#### Task to carry out:
All entries that follow are to be printed exactly as written.

#### Provided records:
--------------------------------------------------

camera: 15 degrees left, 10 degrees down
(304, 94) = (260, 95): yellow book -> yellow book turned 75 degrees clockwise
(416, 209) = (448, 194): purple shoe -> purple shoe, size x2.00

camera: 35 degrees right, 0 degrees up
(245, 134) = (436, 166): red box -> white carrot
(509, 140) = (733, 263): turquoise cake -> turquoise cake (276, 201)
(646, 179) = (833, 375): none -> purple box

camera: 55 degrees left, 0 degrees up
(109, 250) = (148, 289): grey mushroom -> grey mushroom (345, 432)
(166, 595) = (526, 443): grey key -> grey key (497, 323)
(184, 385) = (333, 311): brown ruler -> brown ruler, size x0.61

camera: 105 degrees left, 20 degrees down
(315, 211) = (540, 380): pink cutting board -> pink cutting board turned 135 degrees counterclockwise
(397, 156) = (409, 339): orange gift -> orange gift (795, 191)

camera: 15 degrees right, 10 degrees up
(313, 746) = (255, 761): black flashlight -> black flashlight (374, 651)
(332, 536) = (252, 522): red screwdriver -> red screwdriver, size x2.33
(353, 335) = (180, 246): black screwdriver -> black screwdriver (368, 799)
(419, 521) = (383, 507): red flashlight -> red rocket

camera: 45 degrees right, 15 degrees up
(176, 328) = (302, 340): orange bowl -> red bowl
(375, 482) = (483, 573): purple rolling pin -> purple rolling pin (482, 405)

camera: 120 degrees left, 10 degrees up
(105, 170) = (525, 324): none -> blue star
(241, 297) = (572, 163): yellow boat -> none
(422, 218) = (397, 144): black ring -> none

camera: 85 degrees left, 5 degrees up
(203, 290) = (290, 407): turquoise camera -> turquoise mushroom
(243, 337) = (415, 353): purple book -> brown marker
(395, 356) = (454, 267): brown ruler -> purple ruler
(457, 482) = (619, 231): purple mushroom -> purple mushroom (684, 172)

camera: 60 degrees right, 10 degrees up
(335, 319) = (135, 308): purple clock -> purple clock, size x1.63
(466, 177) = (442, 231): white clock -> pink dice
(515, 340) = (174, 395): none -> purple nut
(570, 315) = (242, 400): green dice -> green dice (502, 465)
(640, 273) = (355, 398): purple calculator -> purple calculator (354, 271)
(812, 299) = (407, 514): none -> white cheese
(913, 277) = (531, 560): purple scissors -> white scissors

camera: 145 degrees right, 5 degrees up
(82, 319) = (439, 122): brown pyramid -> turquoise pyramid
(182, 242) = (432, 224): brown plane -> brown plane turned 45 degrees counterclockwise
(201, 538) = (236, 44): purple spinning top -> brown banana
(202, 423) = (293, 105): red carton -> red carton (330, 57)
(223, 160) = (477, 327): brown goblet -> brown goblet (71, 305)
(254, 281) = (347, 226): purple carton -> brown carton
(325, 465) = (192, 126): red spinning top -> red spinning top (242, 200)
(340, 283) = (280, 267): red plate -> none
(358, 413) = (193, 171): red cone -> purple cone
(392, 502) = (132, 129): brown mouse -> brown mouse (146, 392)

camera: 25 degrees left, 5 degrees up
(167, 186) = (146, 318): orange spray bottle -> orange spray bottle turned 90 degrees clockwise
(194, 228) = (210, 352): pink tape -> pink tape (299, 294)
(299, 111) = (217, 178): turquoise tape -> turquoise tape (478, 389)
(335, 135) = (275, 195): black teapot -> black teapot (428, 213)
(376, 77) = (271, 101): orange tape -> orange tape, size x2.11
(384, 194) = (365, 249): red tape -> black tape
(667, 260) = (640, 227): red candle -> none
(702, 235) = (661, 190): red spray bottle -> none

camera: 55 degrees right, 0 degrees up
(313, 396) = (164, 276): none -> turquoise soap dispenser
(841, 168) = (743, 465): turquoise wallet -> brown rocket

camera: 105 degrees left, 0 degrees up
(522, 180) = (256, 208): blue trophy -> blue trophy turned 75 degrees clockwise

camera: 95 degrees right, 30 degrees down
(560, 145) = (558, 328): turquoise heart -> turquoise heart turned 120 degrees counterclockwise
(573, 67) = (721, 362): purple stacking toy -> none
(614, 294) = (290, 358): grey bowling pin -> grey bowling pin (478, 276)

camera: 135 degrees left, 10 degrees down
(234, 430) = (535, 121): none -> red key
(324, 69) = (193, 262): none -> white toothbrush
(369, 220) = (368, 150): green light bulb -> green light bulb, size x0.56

--------------------------------------------------

#### Exercise output:
camera: 15 degrees left, 10 degrees down
(304, 94) = (260, 95): yellow book -> yellow book turned 75 degrees clockwise
(416, 209) = (448, 194): purple shoe -> purple shoe, size x2.00

camera: 35 degrees right, 0 degrees up
(245, 134) = (436, 166): red box -> white carrot
(509, 140) = (733, 263): turquoise cake -> turquoise cake (276, 201)
(646, 179) = (833, 375): none -> purple box

camera: 55 degrees left, 0 degrees up
(109, 250) = (148, 289): grey mushroom -> grey mushroom (345, 432)
(166, 595) = (526, 443): grey key -> grey key (497, 323)
(184, 385) = (333, 311): brown ruler -> brown ruler, size x0.61

camera: 105 degrees left, 20 degrees down
(315, 211) = (540, 380): pink cutting board -> pink cutting board turned 135 degrees counterclockwise
(397, 156) = (409, 339): orange gift -> orange gift (795, 191)

camera: 15 degrees right, 10 degrees up
(313, 746) = (255, 761): black flashlight -> black flashlight (374, 651)
(332, 536) = (252, 522): red screwdriver -> red screwdriver, size x2.33
(353, 335) = (180, 246): black screwdriver -> black screwdriver (368, 799)
(419, 521) = (383, 507): red flashlight -> red rocket

camera: 45 degrees right, 15 degrees up
(176, 328) = (302, 340): orange bowl -> red bowl
(375, 482) = (483, 573): purple rolling pin -> purple rolling pin (482, 405)

camera: 120 degrees left, 10 degrees up
(105, 170) = (525, 324): none -> blue star
(241, 297) = (572, 163): yellow boat -> none
(422, 218) = (397, 144): black ring -> none

camera: 85 degrees left, 5 degrees up
(203, 290) = (290, 407): turquoise camera -> turquoise mushroom
(243, 337) = (415, 353): purple book -> brown marker
(395, 356) = (454, 267): brown ruler -> purple ruler
(457, 482) = (619, 231): purple mushroom -> purple mushroom (684, 172)

camera: 60 degrees right, 10 degrees up
(335, 319) = (135, 308): purple clock -> purple clock, size x1.63
(466, 177) = (442, 231): white clock -> pink dice
(515, 340) = (174, 395): none -> purple nut
(570, 315) = (242, 400): green dice -> green dice (502, 465)
(640, 273) = (355, 398): purple calculator -> purple calculator (354, 271)
(812, 299) = (407, 514): none -> white cheese
(913, 277) = (531, 560): purple scissors -> white scissors

camera: 145 degrees right, 5 degrees up
(82, 319) = (439, 122): brown pyramid -> turquoise pyramid
(182, 242) = (432, 224): brown plane -> brown plane turned 45 degrees counterclockwise
(201, 538) = (236, 44): purple spinning top -> brown banana
(202, 423) = (293, 105): red carton -> red carton (330, 57)
(223, 160) = (477, 327): brown goblet -> brown goblet (71, 305)
(254, 281) = (347, 226): purple carton -> brown carton
(325, 465) = (192, 126): red spinning top -> red spinning top (242, 200)
(340, 283) = (280, 267): red plate -> none
(358, 413) = (193, 171): red cone -> purple cone
(392, 502) = (132, 129): brown mouse -> brown mouse (146, 392)

camera: 25 degrees left, 5 degrees up
(167, 186) = (146, 318): orange spray bottle -> orange spray bottle turned 90 degrees clockwise
(194, 228) = (210, 352): pink tape -> pink tape (299, 294)
(299, 111) = (217, 178): turquoise tape -> turquoise tape (478, 389)
(335, 135) = (275, 195): black teapot -> black teapot (428, 213)
(376, 77) = (271, 101): orange tape -> orange tape, size x2.11
(384, 194) = (365, 249): red tape -> black tape
(667, 260) = (640, 227): red candle -> none
(702, 235) = (661, 190): red spray bottle -> none

camera: 55 degrees right, 0 degrees up
(313, 396) = (164, 276): none -> turquoise soap dispenser
(841, 168) = (743, 465): turquoise wallet -> brown rocket

camera: 105 degrees left, 0 degrees up
(522, 180) = (256, 208): blue trophy -> blue trophy turned 75 degrees clockwise

camera: 95 degrees right, 30 degrees down
(560, 145) = (558, 328): turquoise heart -> turquoise heart turned 120 degrees counterclockwise
(573, 67) = (721, 362): purple stacking toy -> none
(614, 294) = (290, 358): grey bowling pin -> grey bowling pin (478, 276)

camera: 135 degrees left, 10 degrees down
(234, 430) = (535, 121): none -> red key
(324, 69) = (193, 262): none -> white toothbrush
(369, 220) = (368, 150): green light bulb -> green light bulb, size x0.56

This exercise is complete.